:: What you have to do ::
Starting at the line that contains "IR1 pin OUT: A5 -> A15", transcribe every remaining line of the data below exactly, and omit all pictures.

:: Source records ::

++++

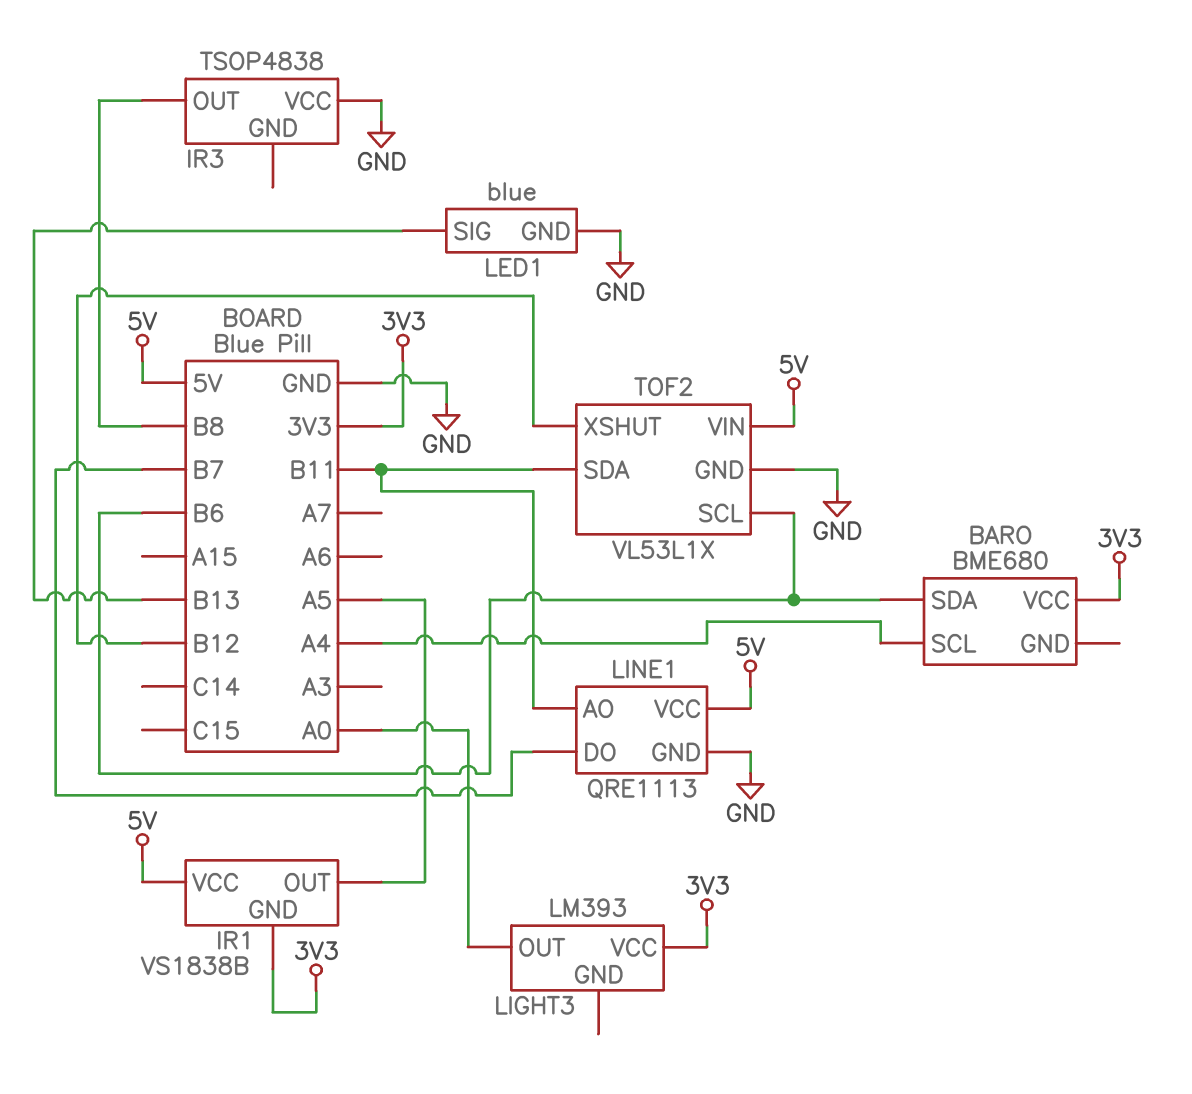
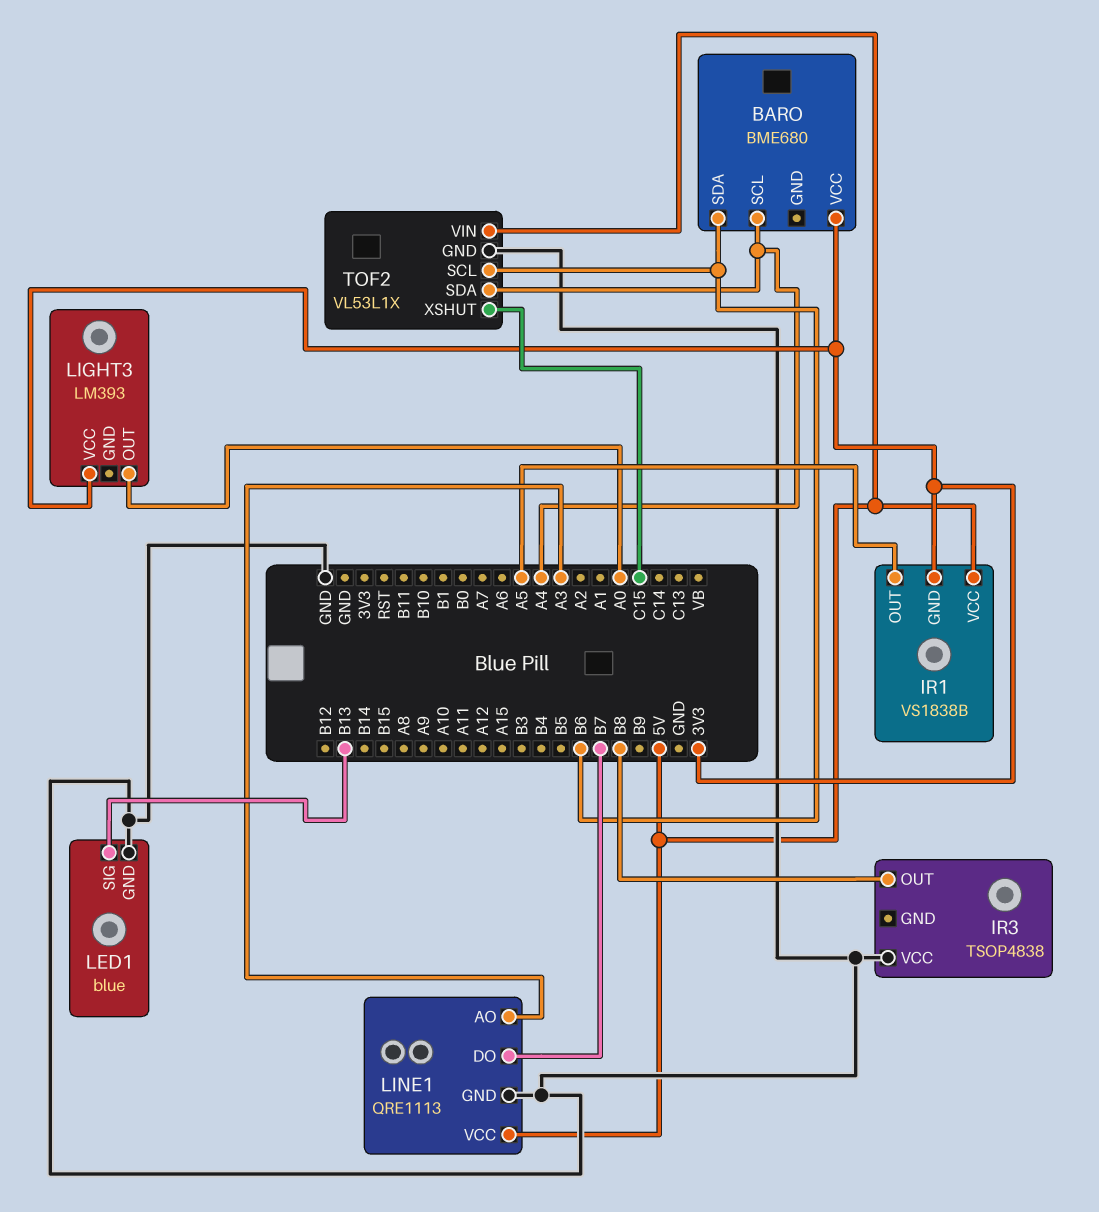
LINE1 pin AO: B11 -> A3
TOF2 pin SDA: B11 -> A4
TOF2 pin XSHUT: B12 -> C15

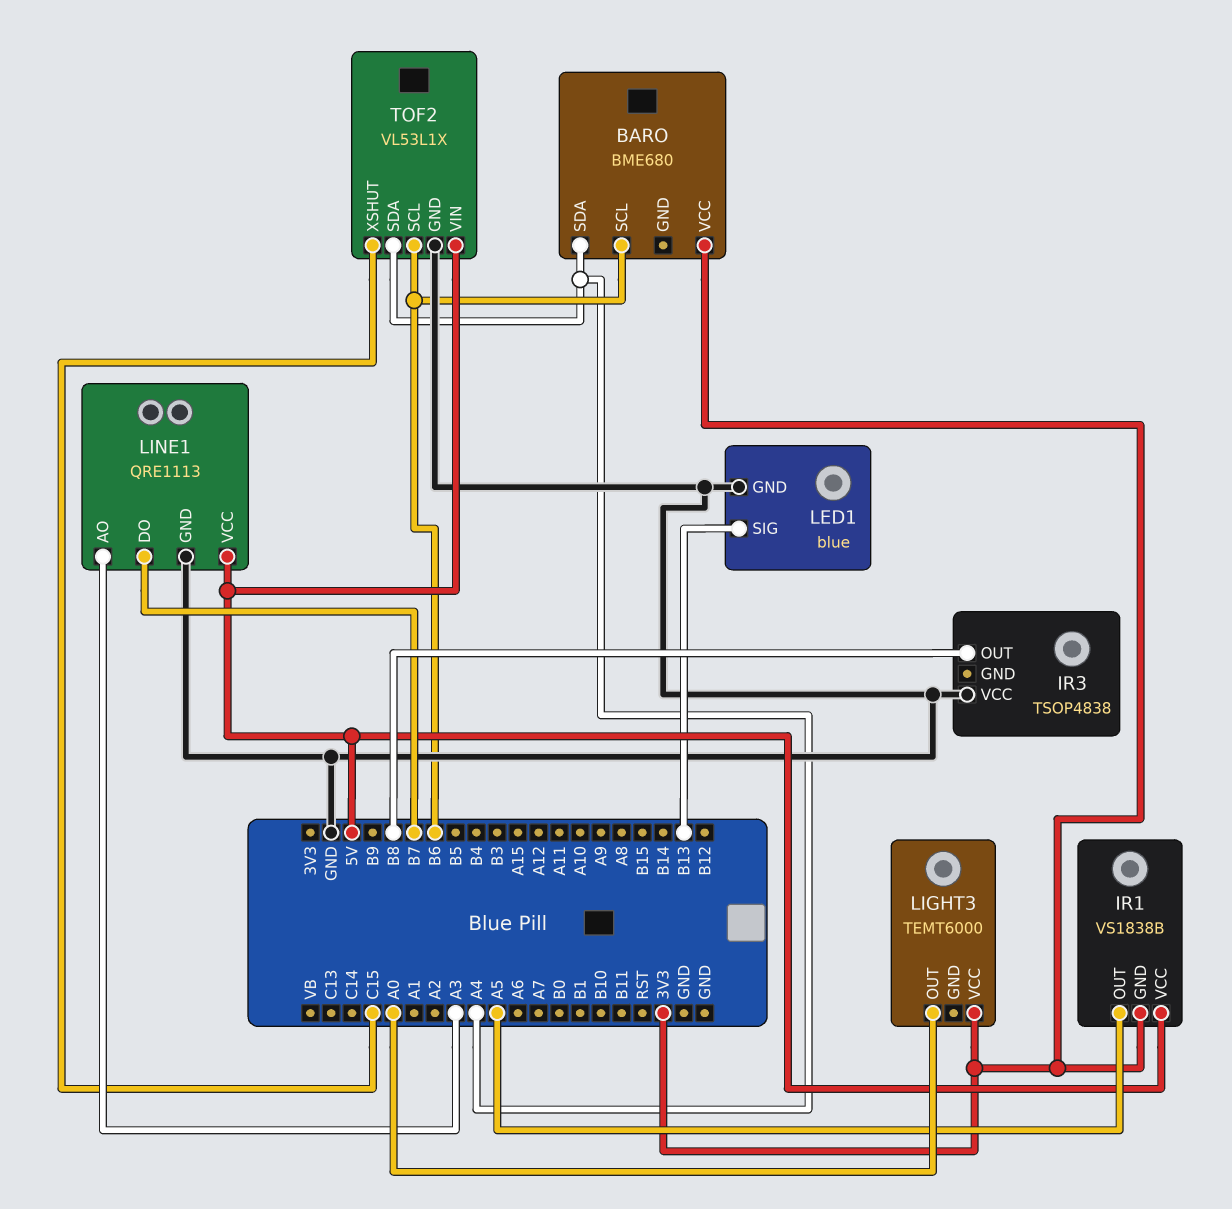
BARO pin SCL: A4 -> B6
BARO pin SDA: B6 -> A4
LIGHT3: LM393 -> TEMT6000

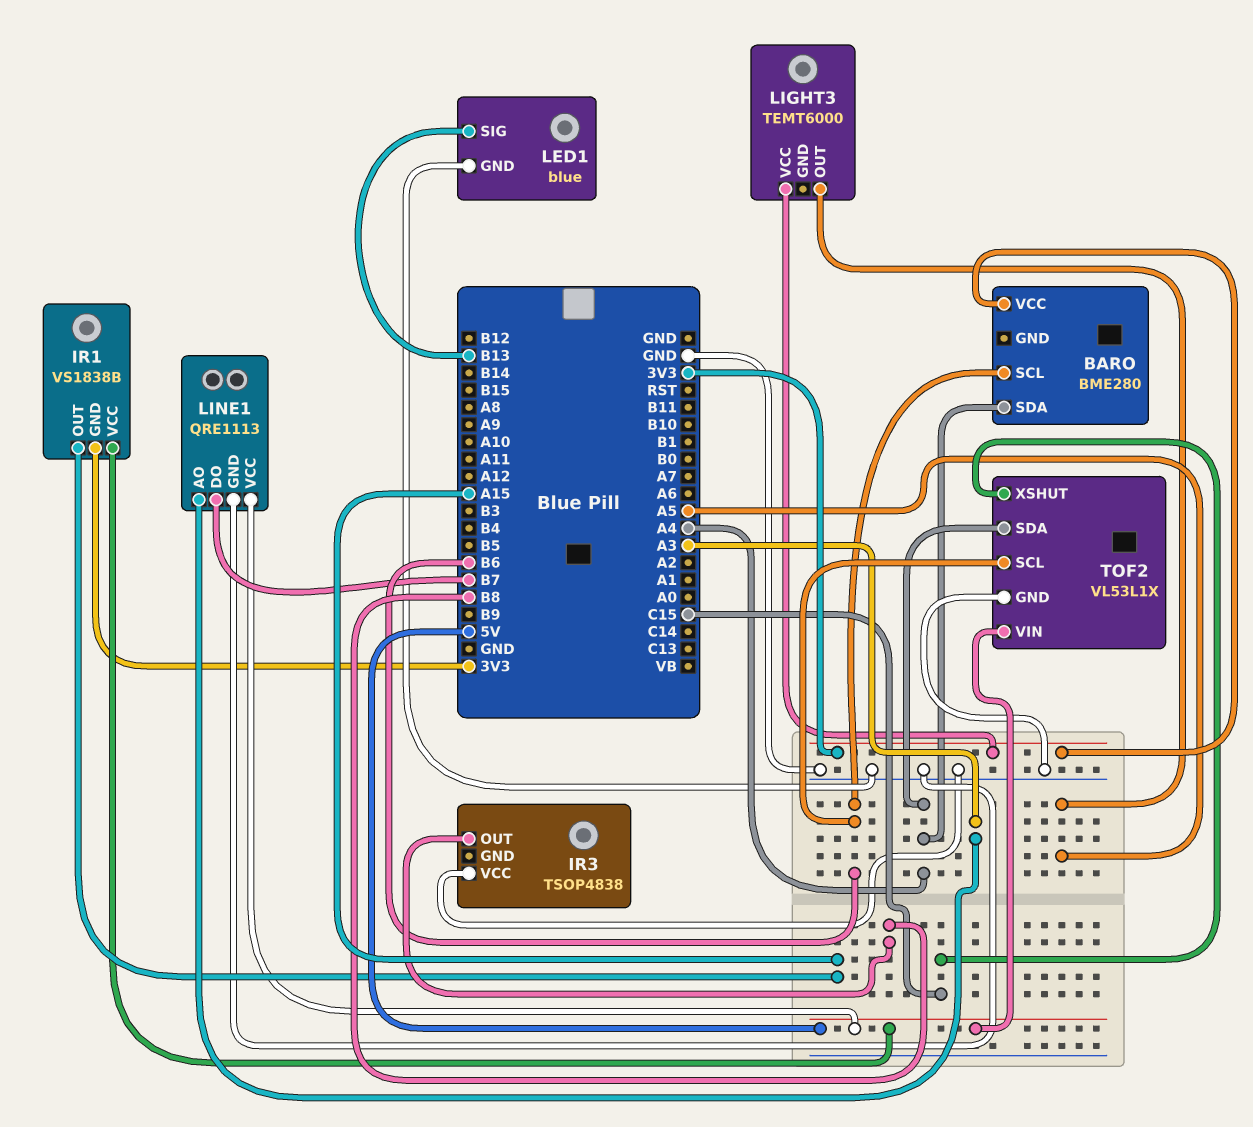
BARO: BME680 -> BME280
IR1 pin OUT: A5 -> A15
LIGHT3 pin OUT: A0 -> A5

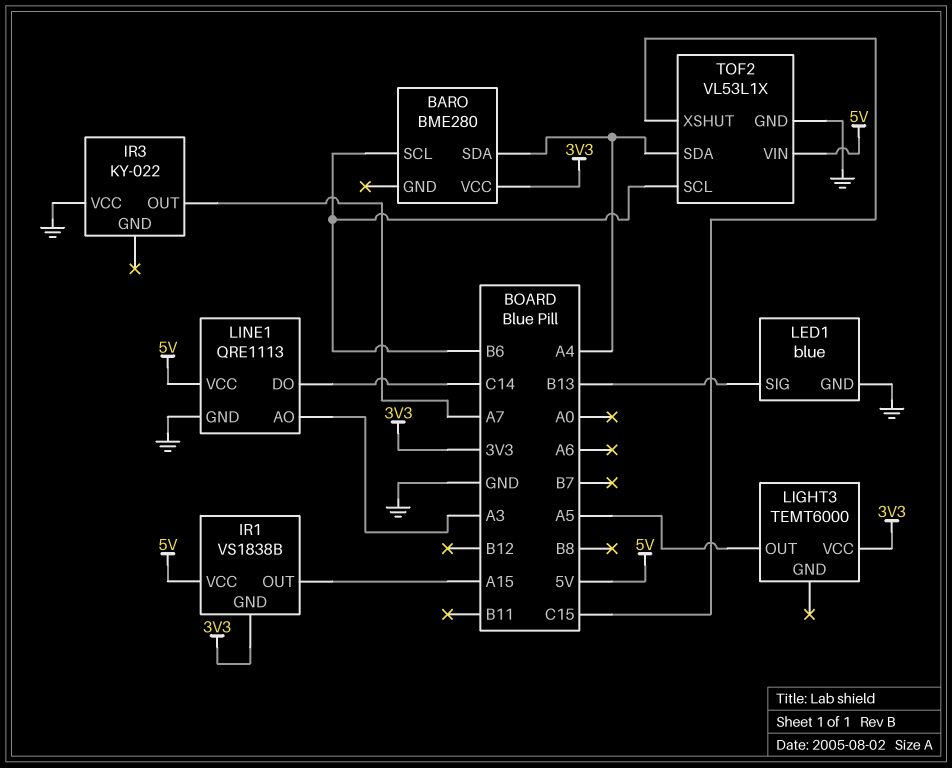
IR3: TSOP4838 -> KY-022
IR3 pin OUT: B8 -> A7
LINE1 pin DO: B7 -> C14

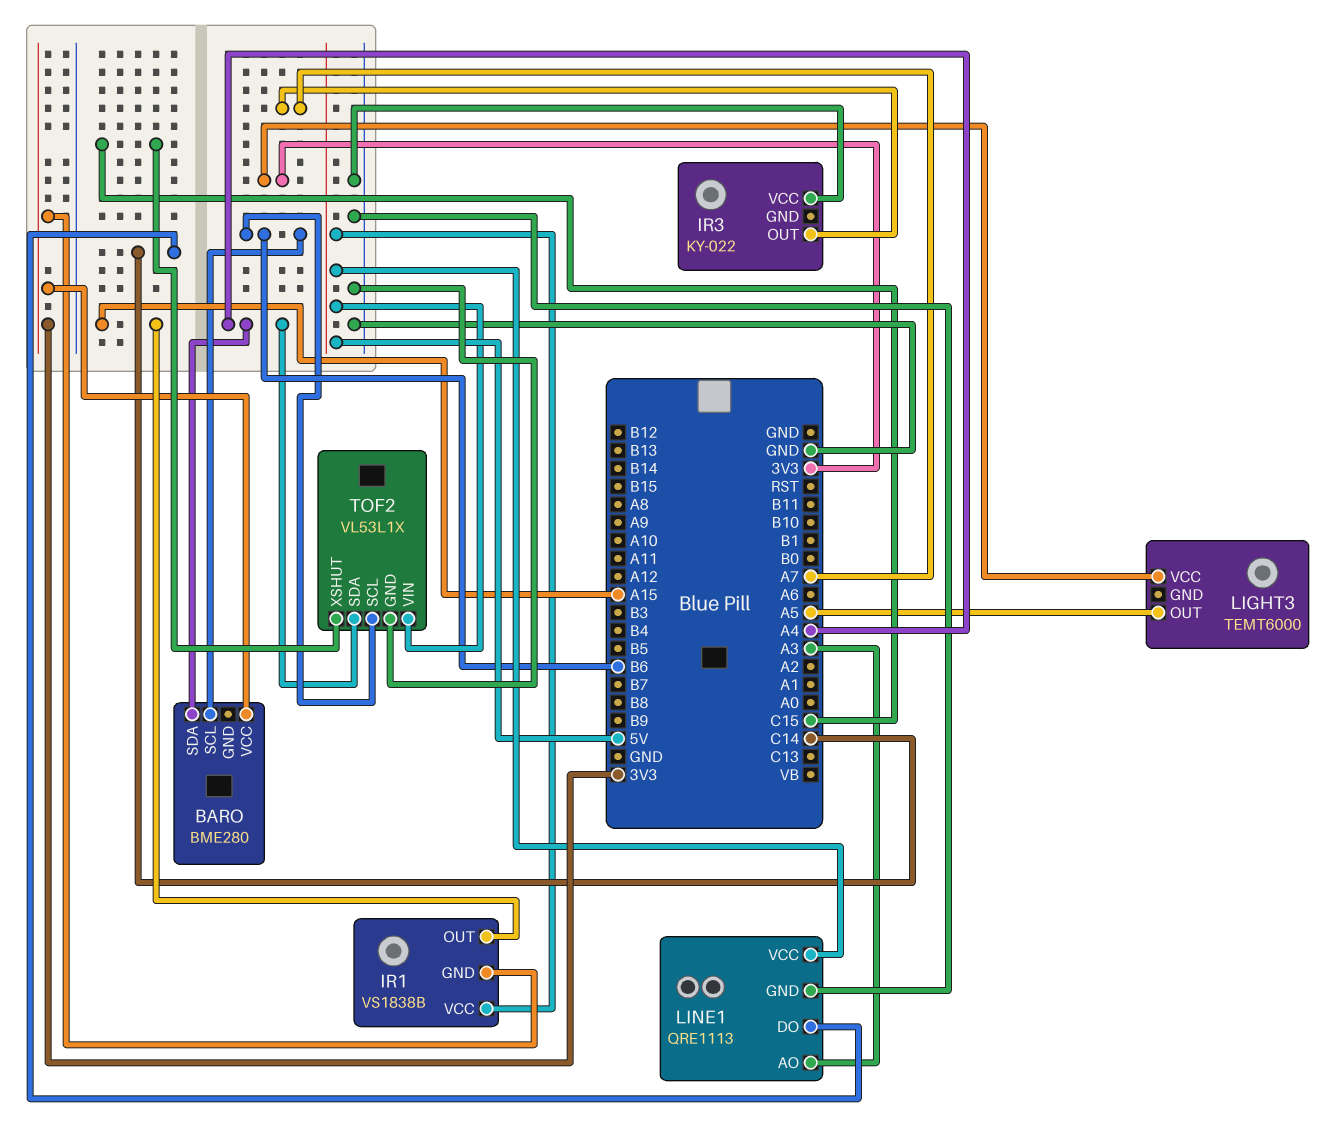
LED1: blue -> none
LED1 pin GND: GND -> none
LED1 pin SIG: B13 -> none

++++

:: Response box ::
IR1 pin OUT: A5 -> A15
LIGHT3 pin OUT: A0 -> A5

IR3: TSOP4838 -> KY-022
IR3 pin OUT: B8 -> A7
LINE1 pin DO: B7 -> C14

LED1: blue -> none
LED1 pin GND: GND -> none
LED1 pin SIG: B13 -> none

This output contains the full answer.